» **Directions for this task**
Write out the data that follows exactly, keeping every picture out.

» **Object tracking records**
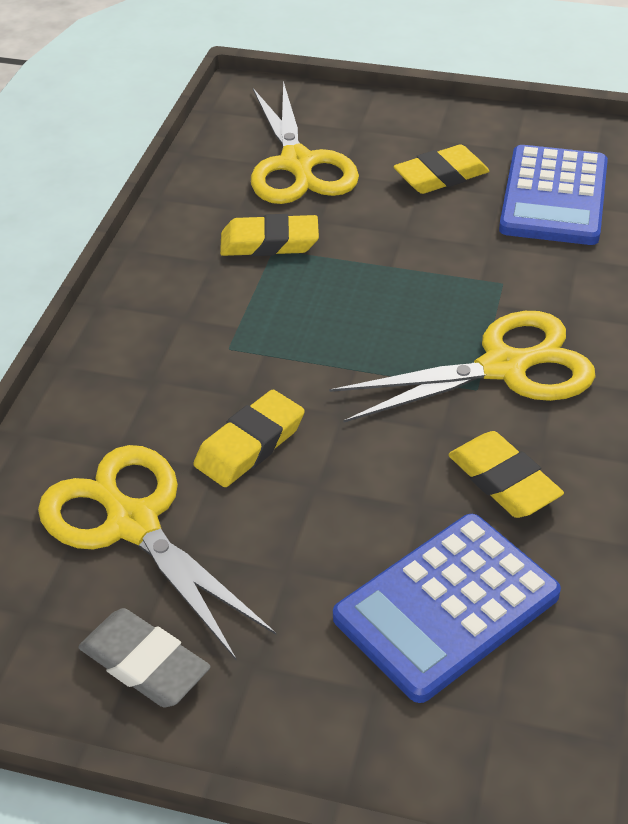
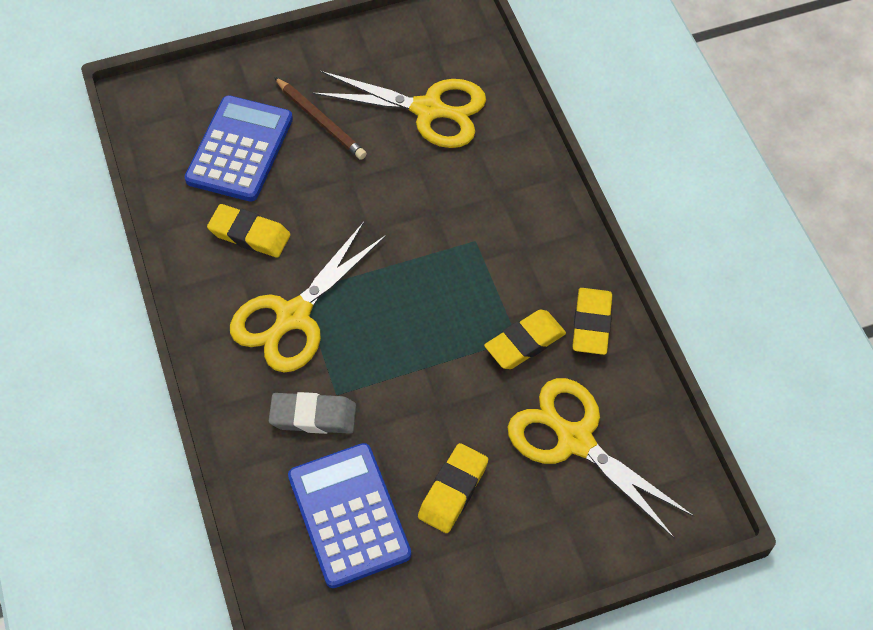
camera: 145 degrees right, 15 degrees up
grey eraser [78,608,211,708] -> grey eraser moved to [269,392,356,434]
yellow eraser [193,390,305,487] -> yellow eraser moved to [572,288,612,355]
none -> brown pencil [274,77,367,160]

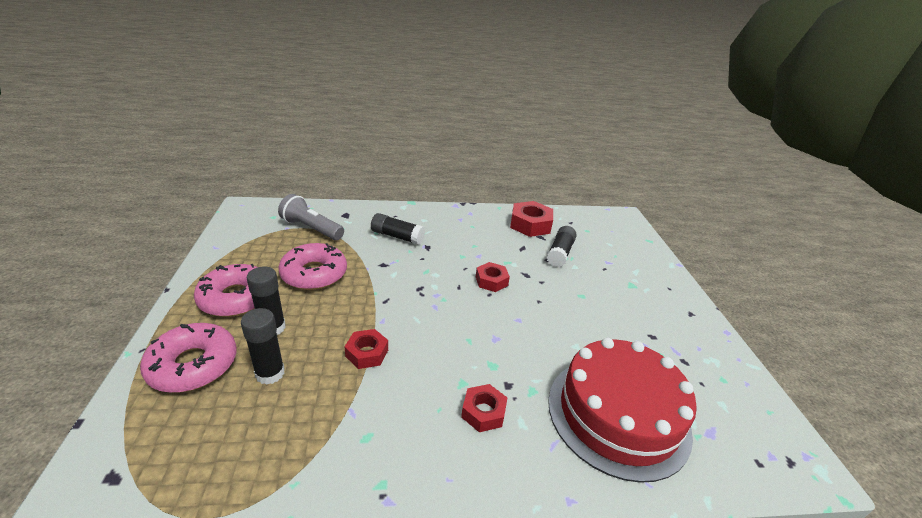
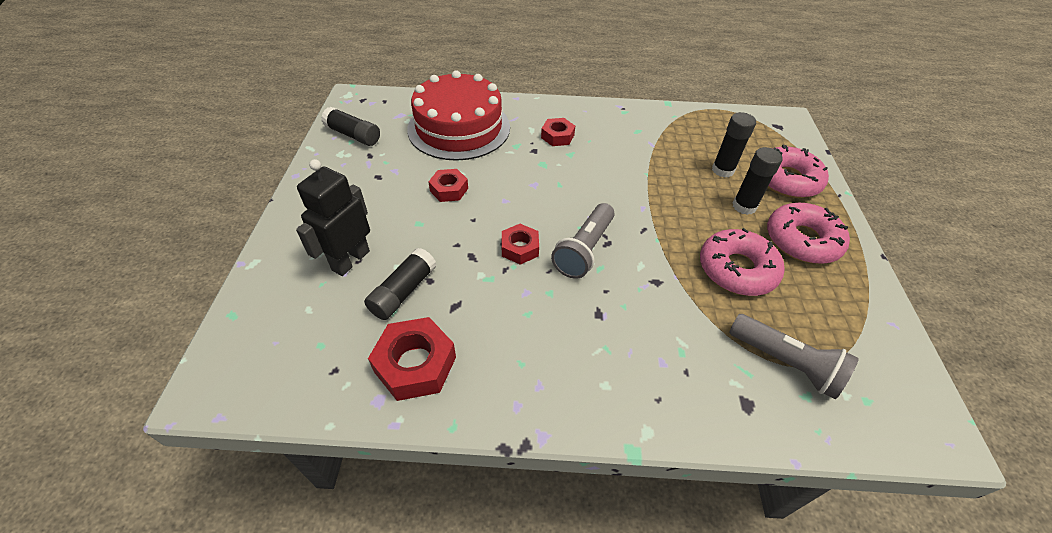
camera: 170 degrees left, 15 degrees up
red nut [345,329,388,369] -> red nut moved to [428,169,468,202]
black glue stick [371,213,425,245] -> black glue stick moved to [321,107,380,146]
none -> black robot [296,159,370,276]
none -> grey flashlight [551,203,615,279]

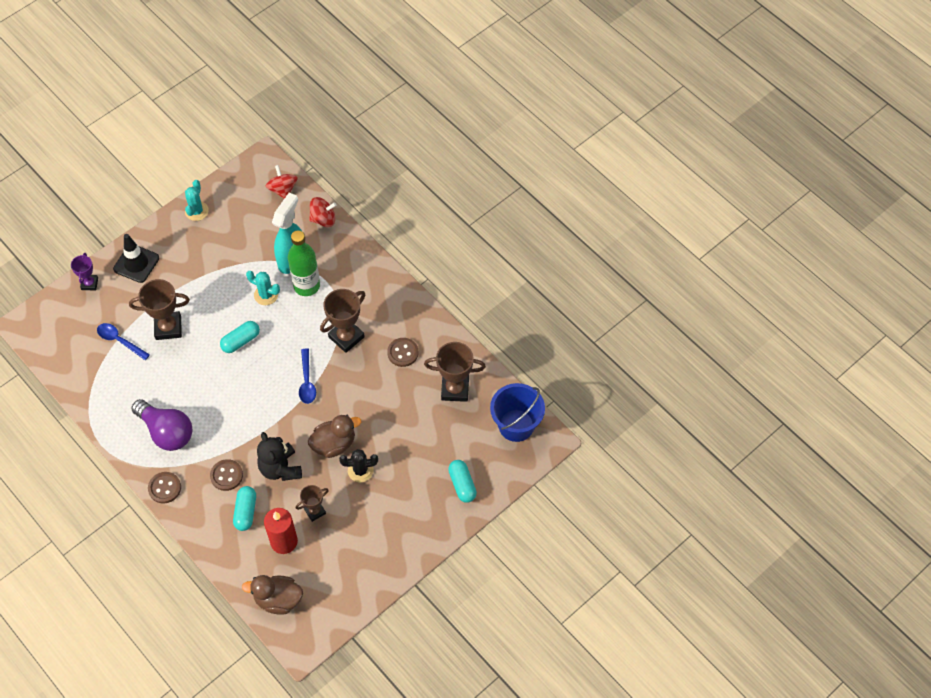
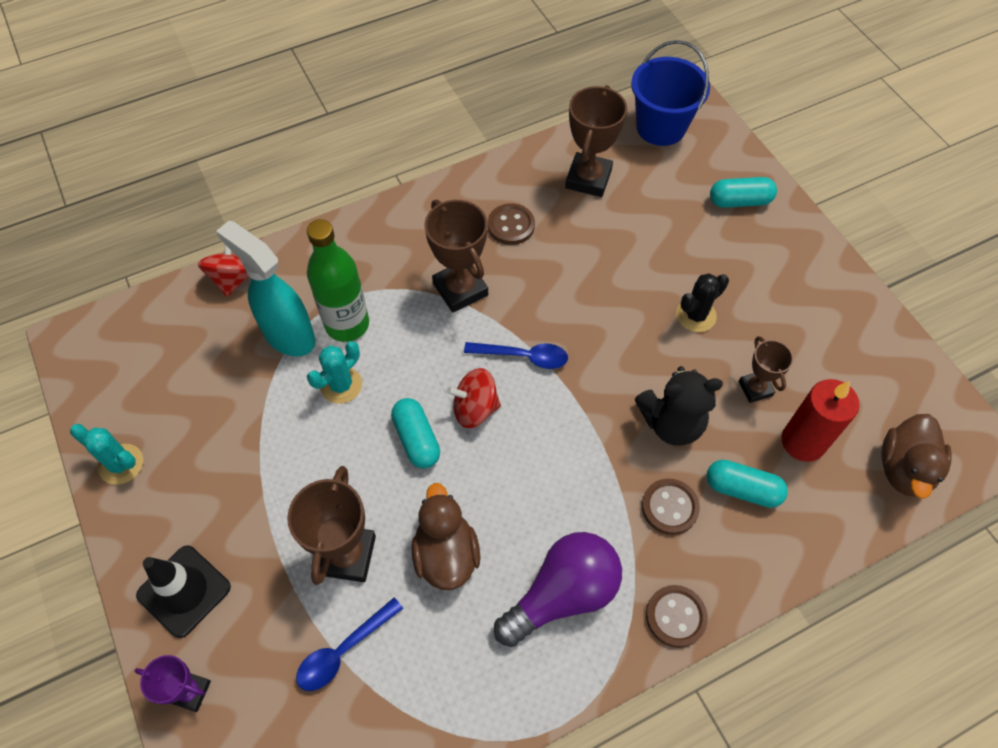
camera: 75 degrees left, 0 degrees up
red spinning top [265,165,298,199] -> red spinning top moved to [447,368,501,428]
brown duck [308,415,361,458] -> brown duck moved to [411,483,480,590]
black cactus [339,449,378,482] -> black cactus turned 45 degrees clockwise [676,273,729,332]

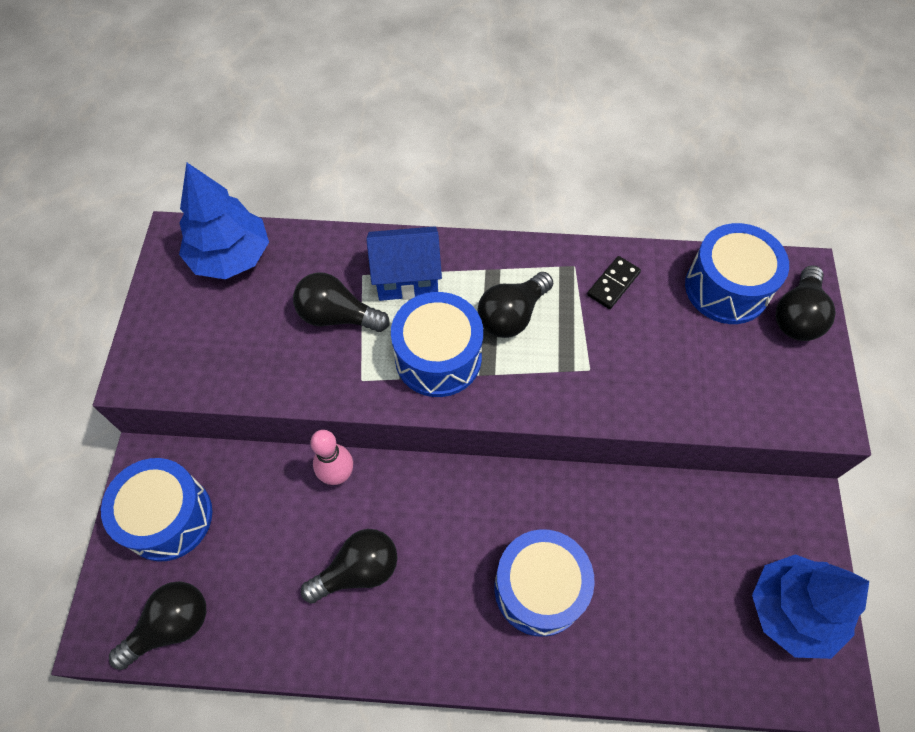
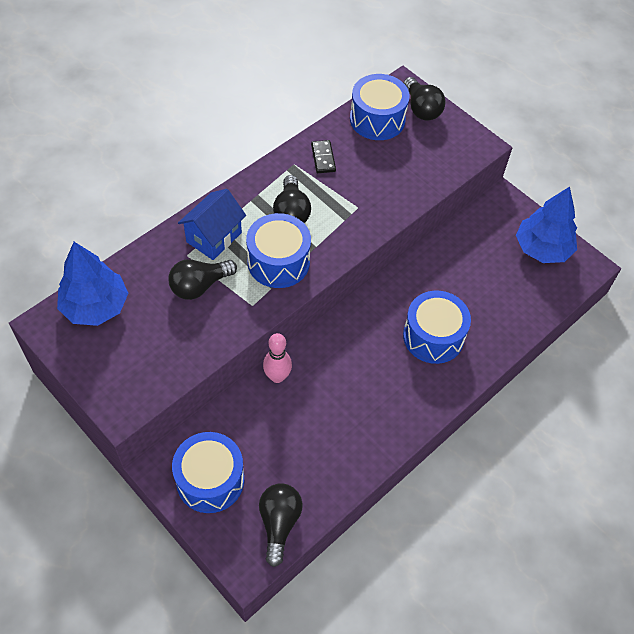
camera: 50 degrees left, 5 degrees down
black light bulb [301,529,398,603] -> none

» **Written solution**
camera: 145 degrees right, 15 degrees up
grey eraser [78,608,211,708] -> grey eraser moved to [269,392,356,434]
yellow eraser [193,390,305,487] -> yellow eraser moved to [572,288,612,355]
none -> brown pencil [274,77,367,160]

camera: 170 degrees left, 15 degrees up
red nut [345,329,388,369] -> red nut moved to [428,169,468,202]
black glue stick [371,213,425,245] -> black glue stick moved to [321,107,380,146]
none -> black robot [296,159,370,276]
none -> grey flashlight [551,203,615,279]

camera: 75 degrees left, 0 degrees up
red spinning top [265,165,298,199] -> red spinning top moved to [447,368,501,428]
brown duck [308,415,361,458] -> brown duck moved to [411,483,480,590]
black cactus [339,449,378,482] -> black cactus turned 45 degrees clockwise [676,273,729,332]

camera: 50 degrees left, 5 degrees down
black light bulb [301,529,398,603] -> none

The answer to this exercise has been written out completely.